→ PROBLEM DESCRIPTION:
Give back every record verbatim, but not the pictures.

***** DATA EXTRACT

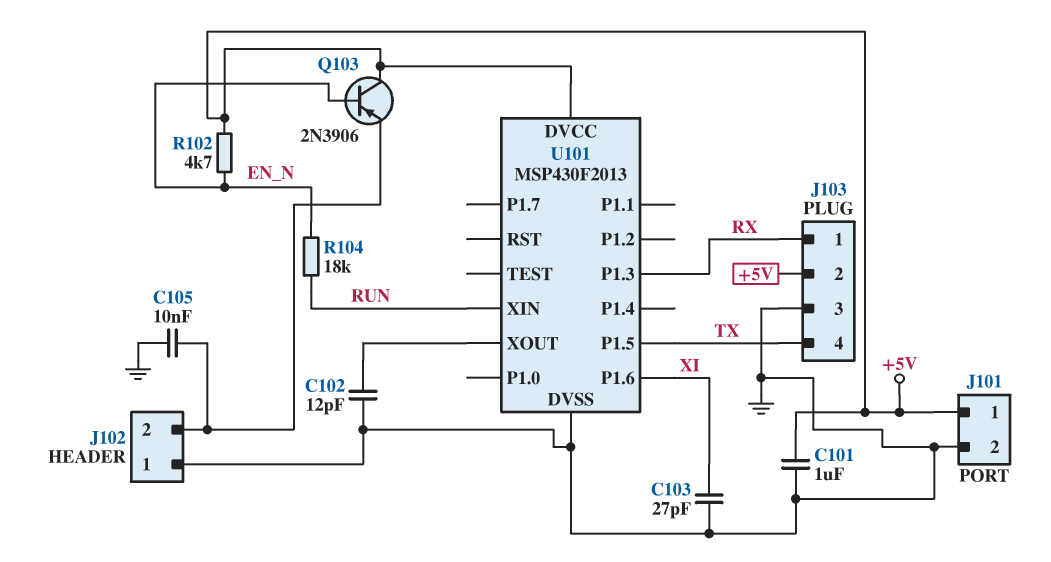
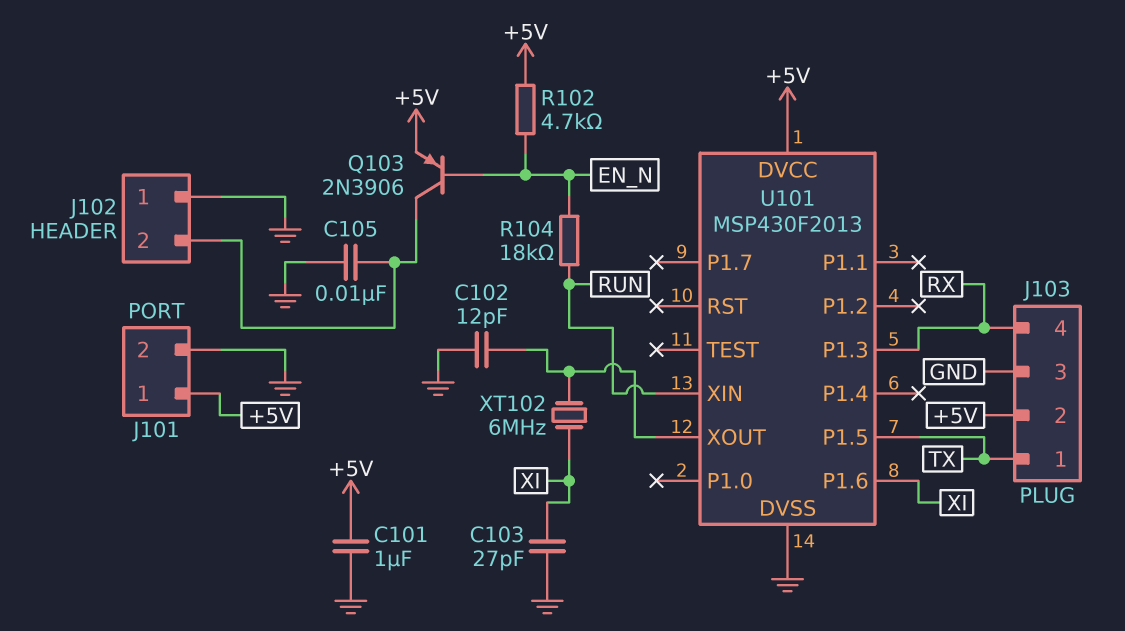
J103 pin 1: RX -> TX
J103 pin 4: TX -> RX
Q103: PNP 2N3906 (B EN_N, C +5V, E J102/2) -> PNP 2N3906 (B EN_N, C J102/2, E +5V)
XT102: none -> 6MHz (U101/XOUT, XI)

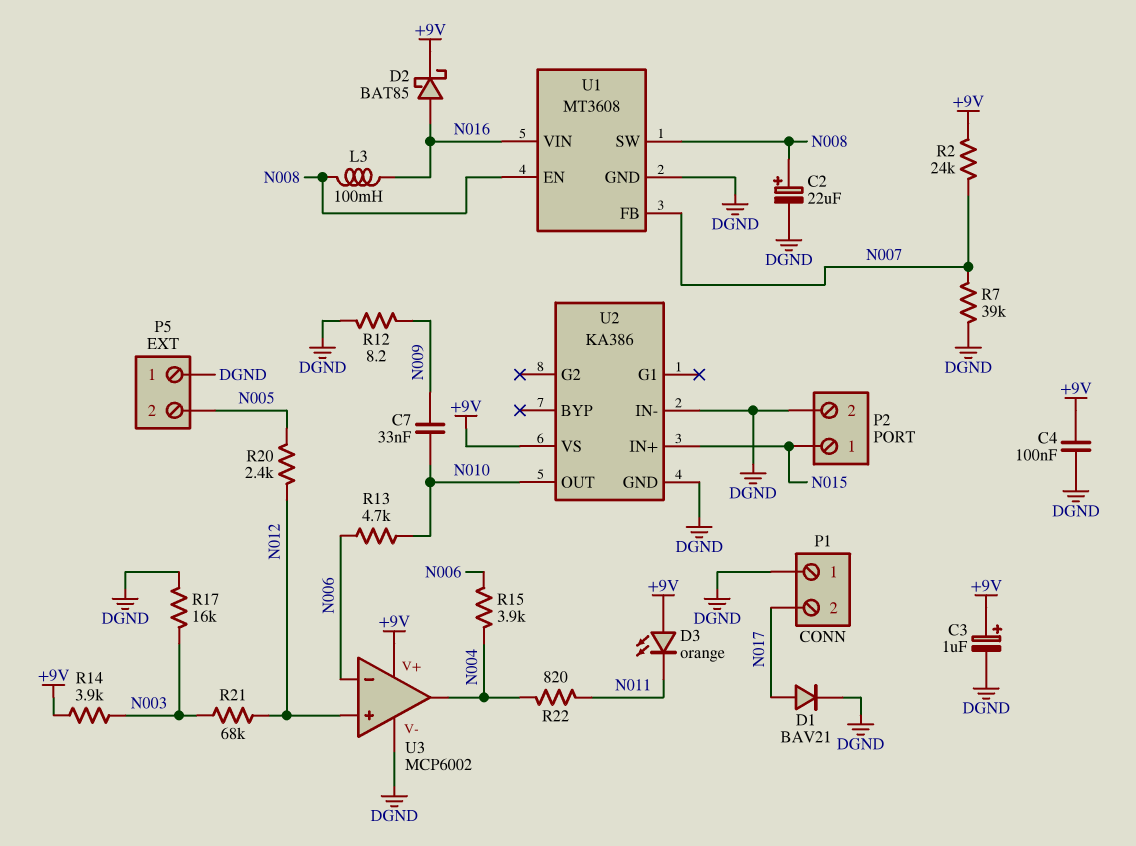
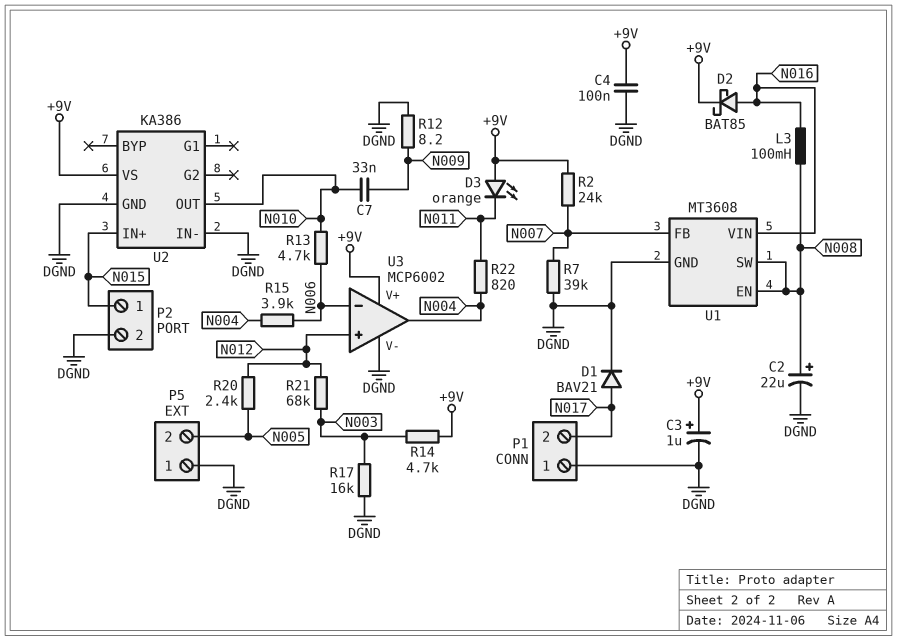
R14: 3.9k (+9V, N003) -> 4.7k (+9V, N003)

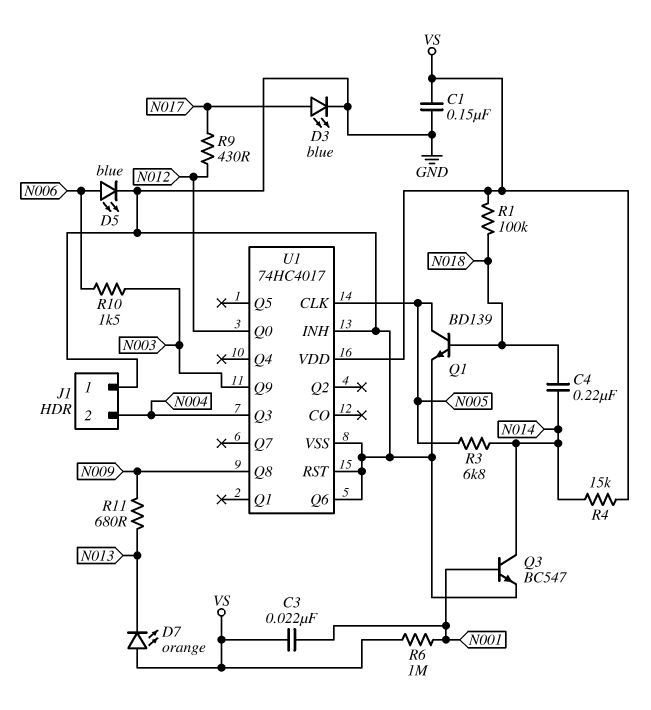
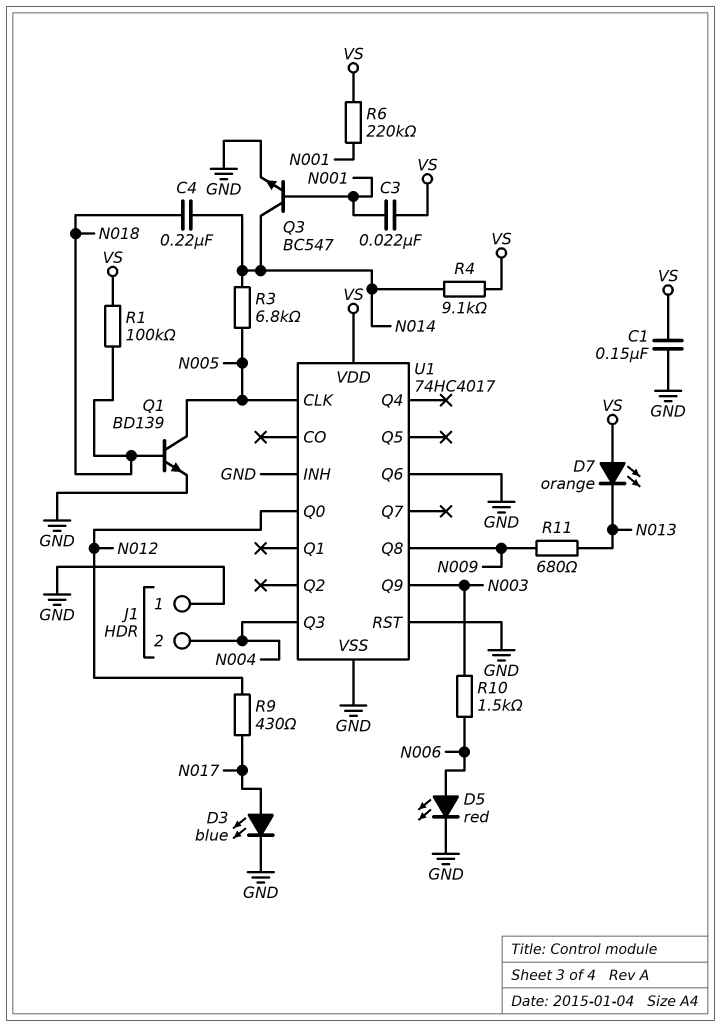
D5: LED blue (A N006, K GND) -> LED red (A N006, K GND)
R4: 15k (N014, VS) -> 9.1k (N014, VS)
R6: 1M (N001, VS) -> 220k (N001, VS)

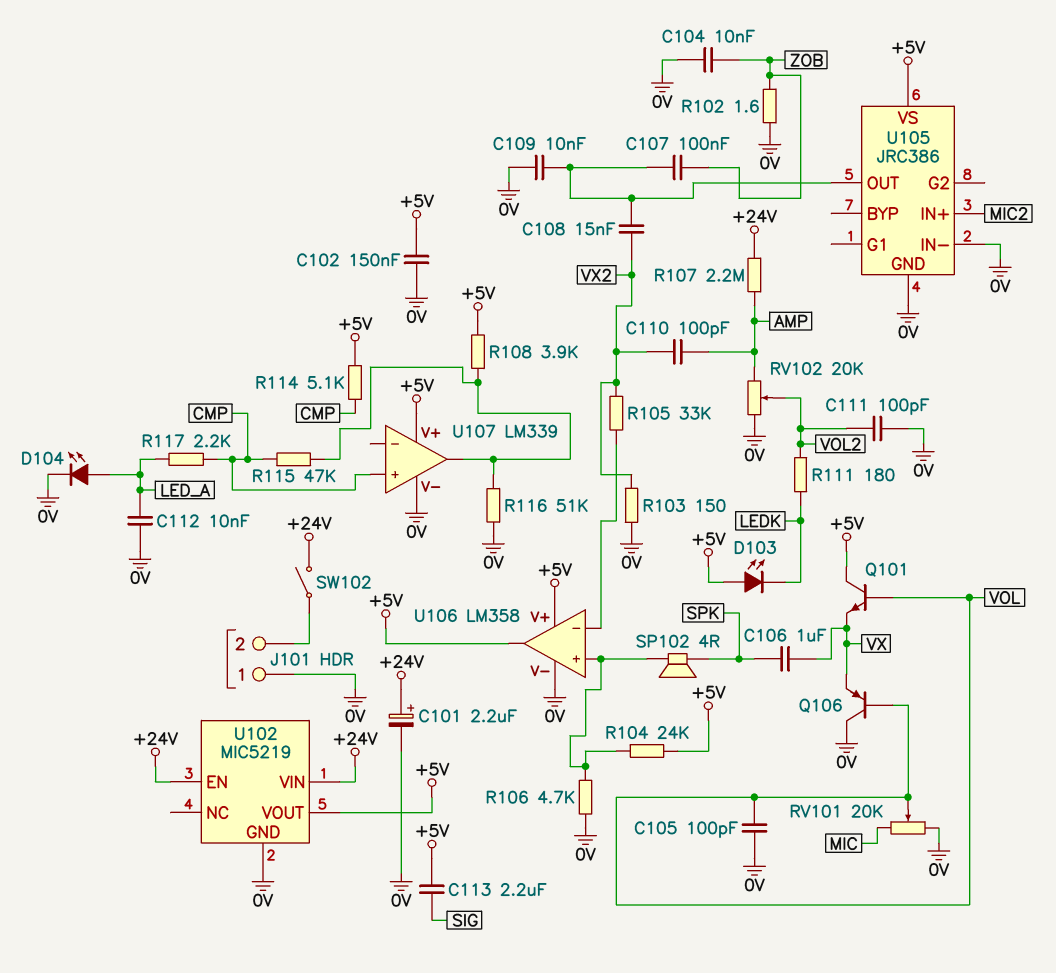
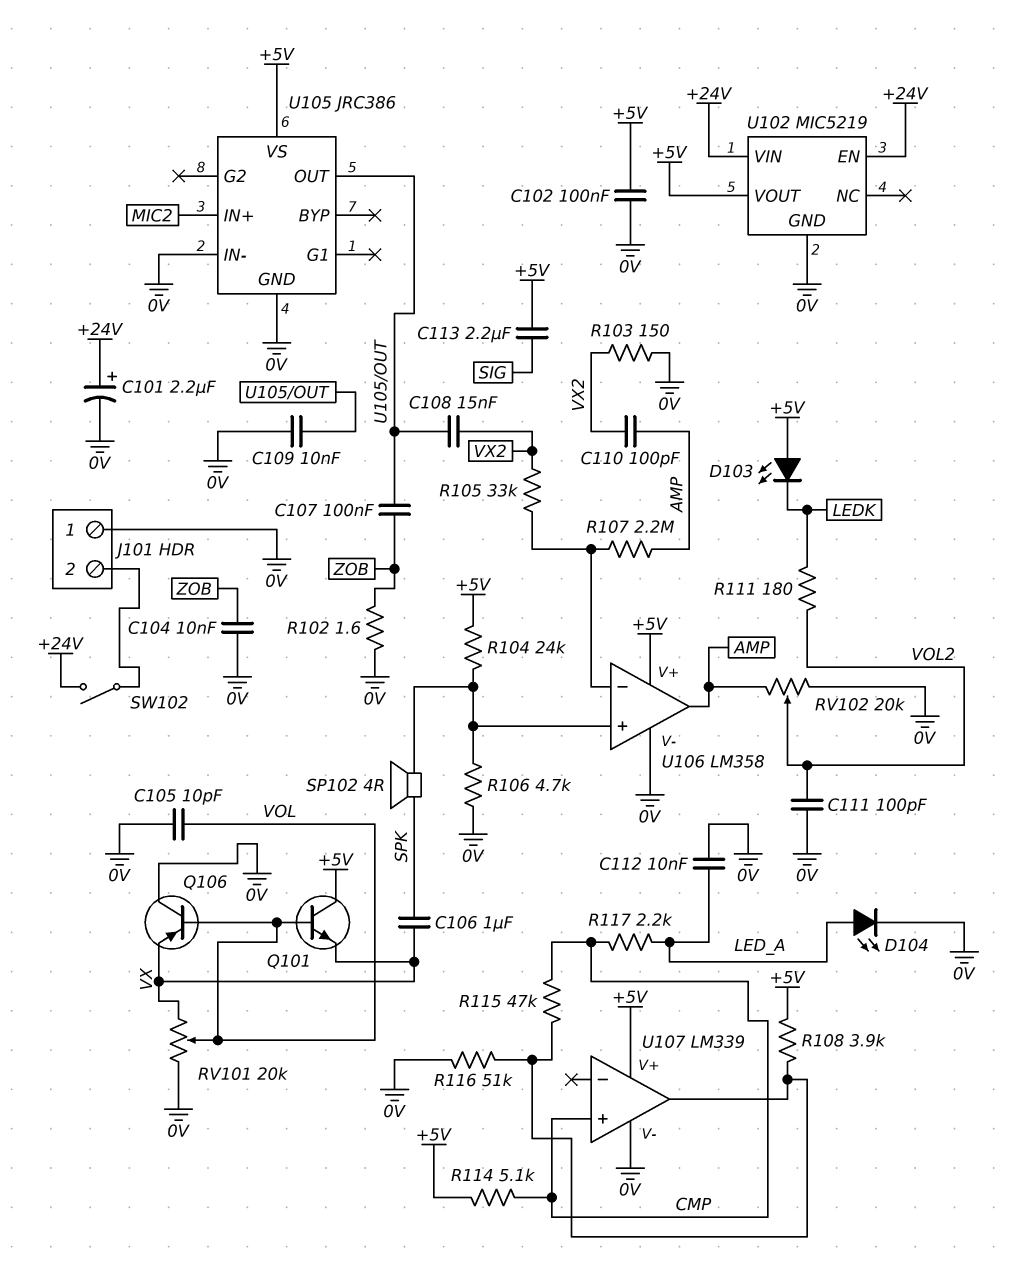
C102: 150nF (+5V, 0V) -> 100nF (+5V, 0V)
C105: 100pF (0V, VOL) -> 10pF (0V, VOL)
R107: 2.2M (+24V, AMP) -> 2.2M (AMP, U106/in-)
RV101: 20k (0V, MIC, wiper VOL) -> 20k (0V, VX, wiper VOL)
U106 pin out: +5V -> AMP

**********

→ TASK SOLUTION:
J103 pin 1: RX -> TX
J103 pin 4: TX -> RX
Q103: PNP 2N3906 (B EN_N, C +5V, E J102/2) -> PNP 2N3906 (B EN_N, C J102/2, E +5V)
XT102: none -> 6MHz (U101/XOUT, XI)

R14: 3.9k (+9V, N003) -> 4.7k (+9V, N003)

D5: LED blue (A N006, K GND) -> LED red (A N006, K GND)
R4: 15k (N014, VS) -> 9.1k (N014, VS)
R6: 1M (N001, VS) -> 220k (N001, VS)

C102: 150nF (+5V, 0V) -> 100nF (+5V, 0V)
C105: 100pF (0V, VOL) -> 10pF (0V, VOL)
R107: 2.2M (+24V, AMP) -> 2.2M (AMP, U106/in-)
RV101: 20k (0V, MIC, wiper VOL) -> 20k (0V, VX, wiper VOL)
U106 pin out: +5V -> AMP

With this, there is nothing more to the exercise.